Task objective:
Set down every entry once more, character for character.

=== Information shown ===

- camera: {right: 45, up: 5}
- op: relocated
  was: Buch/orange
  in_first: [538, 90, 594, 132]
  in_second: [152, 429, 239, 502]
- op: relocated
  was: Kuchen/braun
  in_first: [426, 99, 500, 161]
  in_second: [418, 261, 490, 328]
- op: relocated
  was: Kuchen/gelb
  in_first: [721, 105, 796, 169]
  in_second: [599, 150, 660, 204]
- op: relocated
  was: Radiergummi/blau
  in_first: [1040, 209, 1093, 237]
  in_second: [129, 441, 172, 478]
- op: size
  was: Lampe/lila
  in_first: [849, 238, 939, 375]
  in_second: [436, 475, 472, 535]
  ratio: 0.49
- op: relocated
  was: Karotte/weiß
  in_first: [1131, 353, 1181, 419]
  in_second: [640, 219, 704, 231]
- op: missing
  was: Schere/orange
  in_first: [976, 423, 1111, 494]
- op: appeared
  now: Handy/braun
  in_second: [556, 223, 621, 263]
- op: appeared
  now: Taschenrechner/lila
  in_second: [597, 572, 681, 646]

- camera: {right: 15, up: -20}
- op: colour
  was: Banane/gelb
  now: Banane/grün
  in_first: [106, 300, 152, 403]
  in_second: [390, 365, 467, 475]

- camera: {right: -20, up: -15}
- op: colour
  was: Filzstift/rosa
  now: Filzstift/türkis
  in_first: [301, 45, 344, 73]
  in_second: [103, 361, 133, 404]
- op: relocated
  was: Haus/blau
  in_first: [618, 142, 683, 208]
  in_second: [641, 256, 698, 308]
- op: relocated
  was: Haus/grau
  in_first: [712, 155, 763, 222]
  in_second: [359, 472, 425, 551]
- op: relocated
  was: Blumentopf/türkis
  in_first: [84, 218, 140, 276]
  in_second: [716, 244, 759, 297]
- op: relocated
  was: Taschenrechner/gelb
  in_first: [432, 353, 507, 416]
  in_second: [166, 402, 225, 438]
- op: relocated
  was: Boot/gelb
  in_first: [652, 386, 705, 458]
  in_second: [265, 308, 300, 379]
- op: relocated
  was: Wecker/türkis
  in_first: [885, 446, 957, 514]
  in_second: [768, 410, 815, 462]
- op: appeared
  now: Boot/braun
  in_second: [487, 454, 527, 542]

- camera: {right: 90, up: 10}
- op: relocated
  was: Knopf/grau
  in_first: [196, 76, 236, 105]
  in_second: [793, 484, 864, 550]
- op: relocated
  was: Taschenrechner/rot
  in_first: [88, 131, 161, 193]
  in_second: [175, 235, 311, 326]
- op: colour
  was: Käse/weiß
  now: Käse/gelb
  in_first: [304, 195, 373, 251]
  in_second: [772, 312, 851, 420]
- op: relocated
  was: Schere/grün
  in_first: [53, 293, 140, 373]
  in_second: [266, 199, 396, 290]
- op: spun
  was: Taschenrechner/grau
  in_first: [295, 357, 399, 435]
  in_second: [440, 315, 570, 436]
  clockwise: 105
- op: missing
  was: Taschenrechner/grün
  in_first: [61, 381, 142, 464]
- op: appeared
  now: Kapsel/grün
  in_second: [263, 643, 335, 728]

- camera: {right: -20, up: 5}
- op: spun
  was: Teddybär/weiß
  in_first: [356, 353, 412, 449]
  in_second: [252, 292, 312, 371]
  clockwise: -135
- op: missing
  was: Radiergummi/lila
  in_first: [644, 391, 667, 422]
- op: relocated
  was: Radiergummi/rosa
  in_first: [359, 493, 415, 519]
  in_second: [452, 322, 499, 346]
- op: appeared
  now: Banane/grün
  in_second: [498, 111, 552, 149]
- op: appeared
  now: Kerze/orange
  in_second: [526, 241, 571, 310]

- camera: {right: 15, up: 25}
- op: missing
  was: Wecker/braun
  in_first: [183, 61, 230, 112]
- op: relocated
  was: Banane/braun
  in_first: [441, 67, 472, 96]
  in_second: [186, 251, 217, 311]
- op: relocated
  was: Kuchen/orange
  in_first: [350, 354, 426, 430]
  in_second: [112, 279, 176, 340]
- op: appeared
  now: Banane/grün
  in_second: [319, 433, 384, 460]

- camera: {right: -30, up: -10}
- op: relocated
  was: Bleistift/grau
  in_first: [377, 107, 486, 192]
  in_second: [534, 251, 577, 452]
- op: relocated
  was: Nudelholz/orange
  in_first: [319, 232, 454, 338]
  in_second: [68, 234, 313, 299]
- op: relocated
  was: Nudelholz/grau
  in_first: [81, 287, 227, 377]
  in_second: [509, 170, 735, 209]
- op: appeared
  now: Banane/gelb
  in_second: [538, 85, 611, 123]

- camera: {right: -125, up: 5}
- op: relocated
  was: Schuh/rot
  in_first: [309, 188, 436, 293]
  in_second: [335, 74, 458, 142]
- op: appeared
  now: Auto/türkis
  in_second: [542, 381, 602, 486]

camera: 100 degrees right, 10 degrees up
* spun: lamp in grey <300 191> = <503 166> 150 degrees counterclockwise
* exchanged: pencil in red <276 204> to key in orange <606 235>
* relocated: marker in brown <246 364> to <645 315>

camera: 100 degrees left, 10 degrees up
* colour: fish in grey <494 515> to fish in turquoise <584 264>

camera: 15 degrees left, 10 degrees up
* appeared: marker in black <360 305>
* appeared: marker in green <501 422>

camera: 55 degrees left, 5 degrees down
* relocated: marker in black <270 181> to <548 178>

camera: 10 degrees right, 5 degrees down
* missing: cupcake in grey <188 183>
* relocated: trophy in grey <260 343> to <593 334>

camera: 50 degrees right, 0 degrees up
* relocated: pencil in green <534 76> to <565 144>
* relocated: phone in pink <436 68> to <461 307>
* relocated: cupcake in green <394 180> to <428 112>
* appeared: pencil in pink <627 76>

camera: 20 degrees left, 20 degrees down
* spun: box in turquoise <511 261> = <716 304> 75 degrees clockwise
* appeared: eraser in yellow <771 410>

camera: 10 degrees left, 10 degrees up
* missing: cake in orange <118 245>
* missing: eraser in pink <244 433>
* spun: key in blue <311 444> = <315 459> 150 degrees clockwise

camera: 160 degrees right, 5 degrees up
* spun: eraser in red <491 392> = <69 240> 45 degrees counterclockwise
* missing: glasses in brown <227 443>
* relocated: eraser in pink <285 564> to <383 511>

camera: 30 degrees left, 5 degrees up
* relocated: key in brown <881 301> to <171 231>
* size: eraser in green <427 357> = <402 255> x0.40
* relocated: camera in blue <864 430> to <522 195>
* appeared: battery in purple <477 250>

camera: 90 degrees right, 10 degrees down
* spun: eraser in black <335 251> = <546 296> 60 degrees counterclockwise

===

Task output:
- camera: {right: 45, up: 5}
- op: relocated
  was: Buch/orange
  in_first: [538, 90, 594, 132]
  in_second: [152, 429, 239, 502]
- op: relocated
  was: Kuchen/braun
  in_first: [426, 99, 500, 161]
  in_second: [418, 261, 490, 328]
- op: relocated
  was: Kuchen/gelb
  in_first: [721, 105, 796, 169]
  in_second: [599, 150, 660, 204]
- op: relocated
  was: Radiergummi/blau
  in_first: [1040, 209, 1093, 237]
  in_second: [129, 441, 172, 478]
- op: size
  was: Lampe/lila
  in_first: [849, 238, 939, 375]
  in_second: [436, 475, 472, 535]
  ratio: 0.49
- op: relocated
  was: Karotte/weiß
  in_first: [1131, 353, 1181, 419]
  in_second: [640, 219, 704, 231]
- op: missing
  was: Schere/orange
  in_first: [976, 423, 1111, 494]
- op: appeared
  now: Handy/braun
  in_second: [556, 223, 621, 263]
- op: appeared
  now: Taschenrechner/lila
  in_second: [597, 572, 681, 646]

- camera: {right: 15, up: -20}
- op: colour
  was: Banane/gelb
  now: Banane/grün
  in_first: [106, 300, 152, 403]
  in_second: [390, 365, 467, 475]

- camera: {right: -20, up: -15}
- op: colour
  was: Filzstift/rosa
  now: Filzstift/türkis
  in_first: [301, 45, 344, 73]
  in_second: [103, 361, 133, 404]
- op: relocated
  was: Haus/blau
  in_first: [618, 142, 683, 208]
  in_second: [641, 256, 698, 308]
- op: relocated
  was: Haus/grau
  in_first: [712, 155, 763, 222]
  in_second: [359, 472, 425, 551]
- op: relocated
  was: Blumentopf/türkis
  in_first: [84, 218, 140, 276]
  in_second: [716, 244, 759, 297]
- op: relocated
  was: Taschenrechner/gelb
  in_first: [432, 353, 507, 416]
  in_second: [166, 402, 225, 438]
- op: relocated
  was: Boot/gelb
  in_first: [652, 386, 705, 458]
  in_second: [265, 308, 300, 379]
- op: relocated
  was: Wecker/türkis
  in_first: [885, 446, 957, 514]
  in_second: [768, 410, 815, 462]
- op: appeared
  now: Boot/braun
  in_second: [487, 454, 527, 542]

- camera: {right: 90, up: 10}
- op: relocated
  was: Knopf/grau
  in_first: [196, 76, 236, 105]
  in_second: [793, 484, 864, 550]
- op: relocated
  was: Taschenrechner/rot
  in_first: [88, 131, 161, 193]
  in_second: [175, 235, 311, 326]
- op: colour
  was: Käse/weiß
  now: Käse/gelb
  in_first: [304, 195, 373, 251]
  in_second: [772, 312, 851, 420]
- op: relocated
  was: Schere/grün
  in_first: [53, 293, 140, 373]
  in_second: [266, 199, 396, 290]
- op: spun
  was: Taschenrechner/grau
  in_first: [295, 357, 399, 435]
  in_second: [440, 315, 570, 436]
  clockwise: 105
- op: missing
  was: Taschenrechner/grün
  in_first: [61, 381, 142, 464]
- op: appeared
  now: Kapsel/grün
  in_second: [263, 643, 335, 728]

- camera: {right: -20, up: 5}
- op: spun
  was: Teddybär/weiß
  in_first: [356, 353, 412, 449]
  in_second: [252, 292, 312, 371]
  clockwise: -135
- op: missing
  was: Radiergummi/lila
  in_first: [644, 391, 667, 422]
- op: relocated
  was: Radiergummi/rosa
  in_first: [359, 493, 415, 519]
  in_second: [452, 322, 499, 346]
- op: appeared
  now: Banane/grün
  in_second: [498, 111, 552, 149]
- op: appeared
  now: Kerze/orange
  in_second: [526, 241, 571, 310]

- camera: {right: 15, up: 25}
- op: missing
  was: Wecker/braun
  in_first: [183, 61, 230, 112]
- op: relocated
  was: Banane/braun
  in_first: [441, 67, 472, 96]
  in_second: [186, 251, 217, 311]
- op: relocated
  was: Kuchen/orange
  in_first: [350, 354, 426, 430]
  in_second: [112, 279, 176, 340]
- op: appeared
  now: Banane/grün
  in_second: [319, 433, 384, 460]

- camera: {right: -30, up: -10}
- op: relocated
  was: Bleistift/grau
  in_first: [377, 107, 486, 192]
  in_second: [534, 251, 577, 452]
- op: relocated
  was: Nudelholz/orange
  in_first: [319, 232, 454, 338]
  in_second: [68, 234, 313, 299]
- op: relocated
  was: Nudelholz/grau
  in_first: [81, 287, 227, 377]
  in_second: [509, 170, 735, 209]
- op: appeared
  now: Banane/gelb
  in_second: [538, 85, 611, 123]

- camera: {right: -125, up: 5}
- op: relocated
  was: Schuh/rot
  in_first: [309, 188, 436, 293]
  in_second: [335, 74, 458, 142]
- op: appeared
  now: Auto/türkis
  in_second: [542, 381, 602, 486]

camera: 100 degrees right, 10 degrees up
* spun: lamp in grey <300 191> = <503 166> 150 degrees counterclockwise
* exchanged: pencil in red <276 204> to key in orange <606 235>
* relocated: marker in brown <246 364> to <645 315>

camera: 100 degrees left, 10 degrees up
* colour: fish in grey <494 515> to fish in turquoise <584 264>

camera: 15 degrees left, 10 degrees up
* appeared: marker in black <360 305>
* appeared: marker in green <501 422>

camera: 55 degrees left, 5 degrees down
* relocated: marker in black <270 181> to <548 178>

camera: 10 degrees right, 5 degrees down
* missing: cupcake in grey <188 183>
* relocated: trophy in grey <260 343> to <593 334>

camera: 50 degrees right, 0 degrees up
* relocated: pencil in green <534 76> to <565 144>
* relocated: phone in pink <436 68> to <461 307>
* relocated: cupcake in green <394 180> to <428 112>
* appeared: pencil in pink <627 76>

camera: 20 degrees left, 20 degrees down
* spun: box in turquoise <511 261> = <716 304> 75 degrees clockwise
* appeared: eraser in yellow <771 410>

camera: 10 degrees left, 10 degrees up
* missing: cake in orange <118 245>
* missing: eraser in pink <244 433>
* spun: key in blue <311 444> = <315 459> 150 degrees clockwise

camera: 160 degrees right, 5 degrees up
* spun: eraser in red <491 392> = <69 240> 45 degrees counterclockwise
* missing: glasses in brown <227 443>
* relocated: eraser in pink <285 564> to <383 511>

camera: 30 degrees left, 5 degrees up
* relocated: key in brown <881 301> to <171 231>
* size: eraser in green <427 357> = <402 255> x0.40
* relocated: camera in blue <864 430> to <522 195>
* appeared: battery in purple <477 250>

camera: 90 degrees right, 10 degrees down
* spun: eraser in black <335 251> = <546 296> 60 degrees counterclockwise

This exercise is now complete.